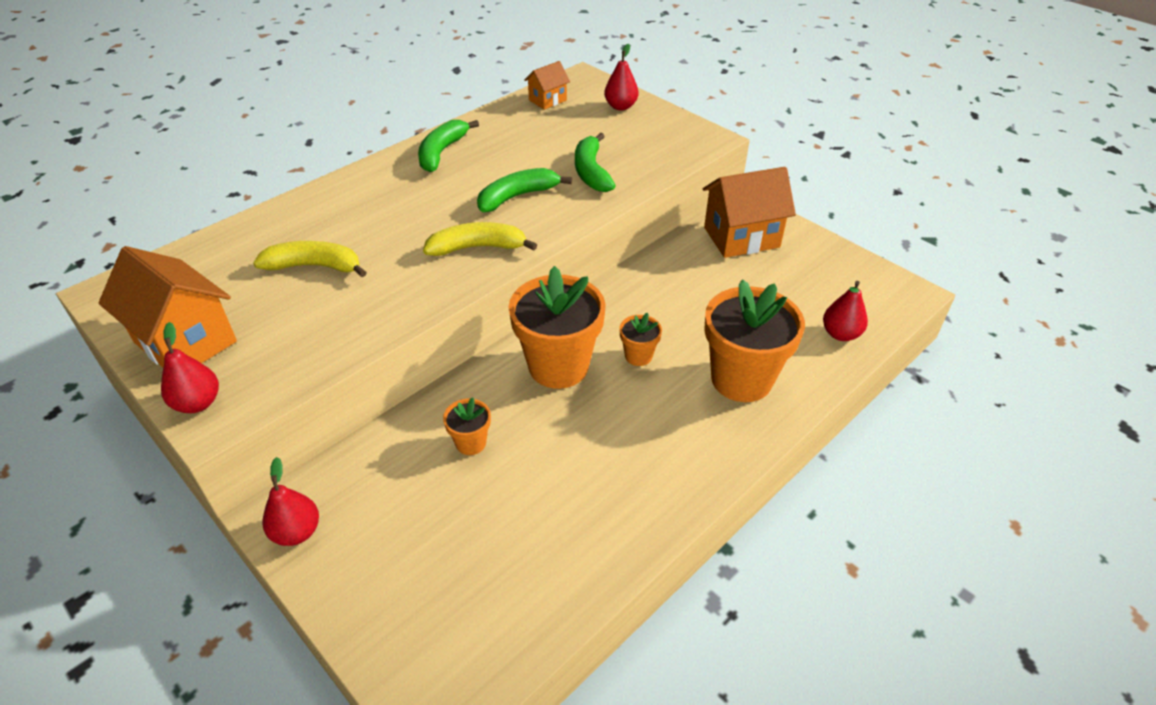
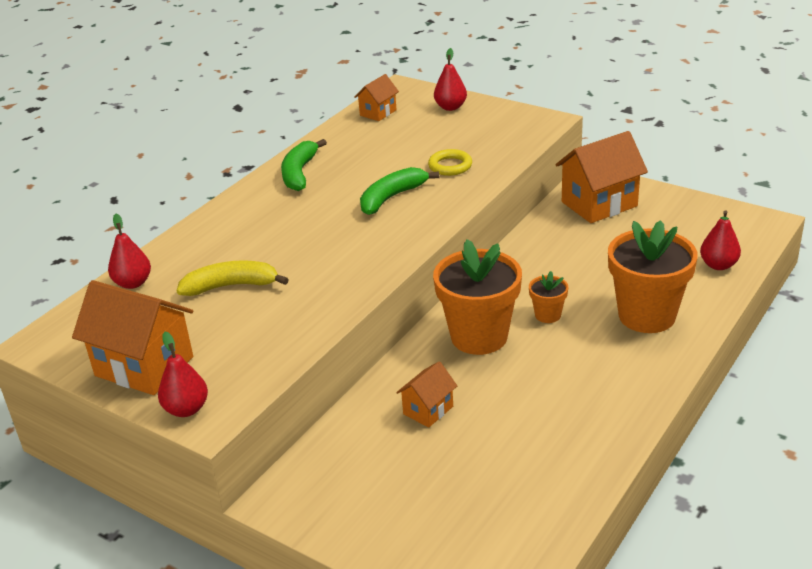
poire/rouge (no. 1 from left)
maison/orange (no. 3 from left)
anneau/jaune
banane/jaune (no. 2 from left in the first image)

********

## Assigned task
Transcribe the listing above verbatim. Omit the pictures.

## Written answer
poire/rouge (no. 1 from left)
maison/orange (no. 3 from left)
anneau/jaune
banane/jaune (no. 2 from left in the first image)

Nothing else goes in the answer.